## Task
Set the records down again exactly, apart from any pictures in them.

## Extracted records
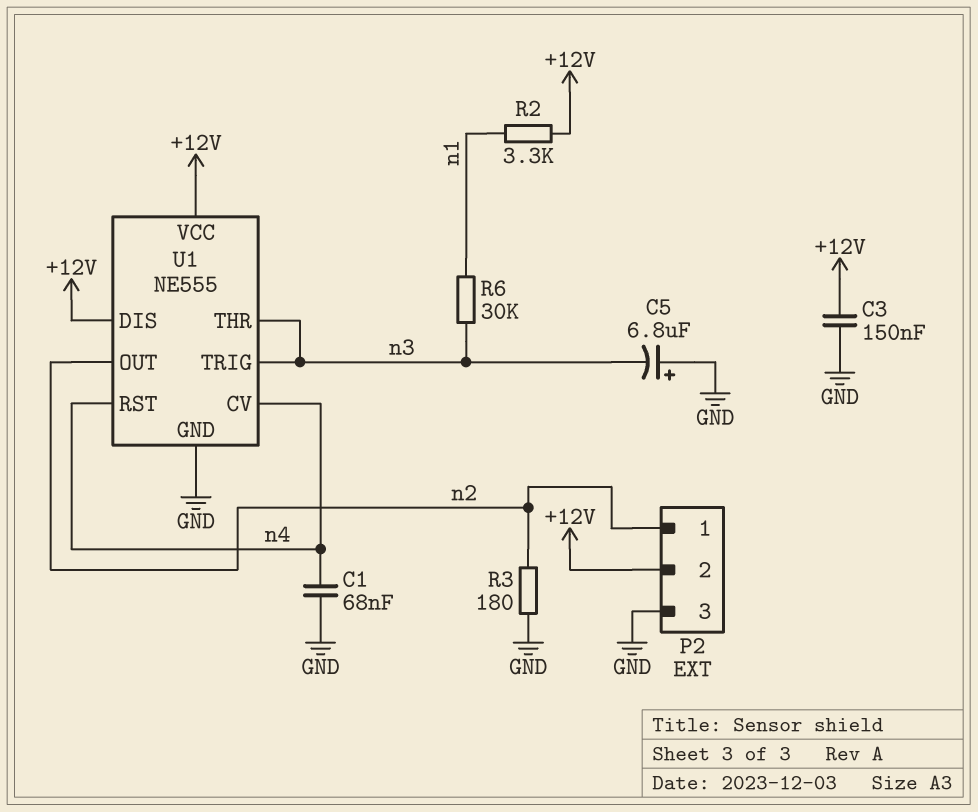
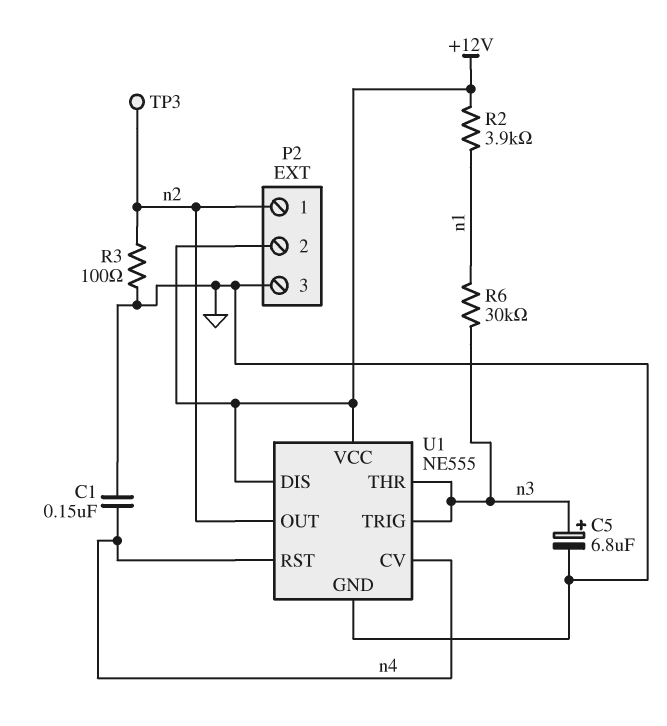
C1: 68nF (GND, n4) -> 150nF (GND, n4)
C3: 150nF (+12V, GND) -> none
C5: 6.8uF (plus GND, minus n3) -> 6.8uF (plus n3, minus GND)
R2: 3.3k (+12V, n1) -> 3.9k (+12V, n1)
R3: 180 (GND, n2) -> 100 (GND, n2)
TP3: none -> test point (n2)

## Answer below
C1: 68nF (GND, n4) -> 150nF (GND, n4)
C3: 150nF (+12V, GND) -> none
C5: 6.8uF (plus GND, minus n3) -> 6.8uF (plus n3, minus GND)
R2: 3.3k (+12V, n1) -> 3.9k (+12V, n1)
R3: 180 (GND, n2) -> 100 (GND, n2)
TP3: none -> test point (n2)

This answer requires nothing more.